Since the records include pictures, leave those out while you reproduce exactly and only the lines from the one containing "black star: (135, 71)" through the one containing "gray semicircle: (193, 180)", inclusive.

**Provided information:**
::::

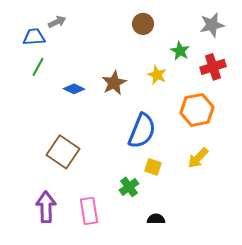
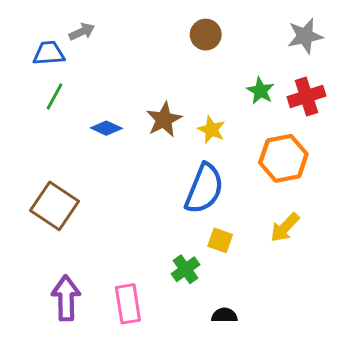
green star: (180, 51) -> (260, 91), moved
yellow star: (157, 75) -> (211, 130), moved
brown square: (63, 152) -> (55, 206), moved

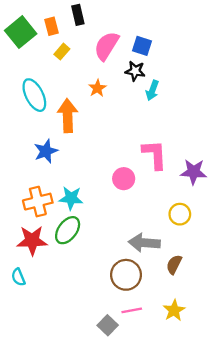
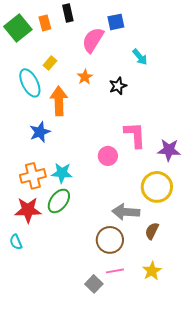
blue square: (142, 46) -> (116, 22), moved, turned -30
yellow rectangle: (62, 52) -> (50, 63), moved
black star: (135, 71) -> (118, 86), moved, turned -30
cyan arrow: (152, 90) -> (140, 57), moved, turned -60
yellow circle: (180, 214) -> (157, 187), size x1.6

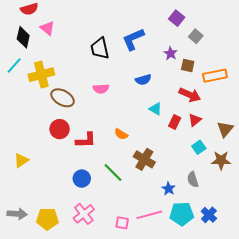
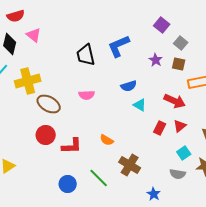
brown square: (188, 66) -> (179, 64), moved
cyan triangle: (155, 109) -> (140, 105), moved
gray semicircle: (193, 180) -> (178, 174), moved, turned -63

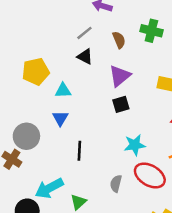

::::

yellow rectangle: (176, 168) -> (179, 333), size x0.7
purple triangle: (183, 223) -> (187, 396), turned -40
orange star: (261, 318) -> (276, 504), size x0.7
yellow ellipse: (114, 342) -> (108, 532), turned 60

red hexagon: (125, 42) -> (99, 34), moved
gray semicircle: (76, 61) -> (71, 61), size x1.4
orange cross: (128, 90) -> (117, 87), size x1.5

::::

**Solution below:**
black star: (135, 71) -> (118, 86), moved, turned -30
cyan arrow: (152, 90) -> (140, 57), moved, turned -60
yellow circle: (180, 214) -> (157, 187), size x1.6

brown square: (188, 66) -> (179, 64), moved
cyan triangle: (155, 109) -> (140, 105), moved
gray semicircle: (193, 180) -> (178, 174), moved, turned -63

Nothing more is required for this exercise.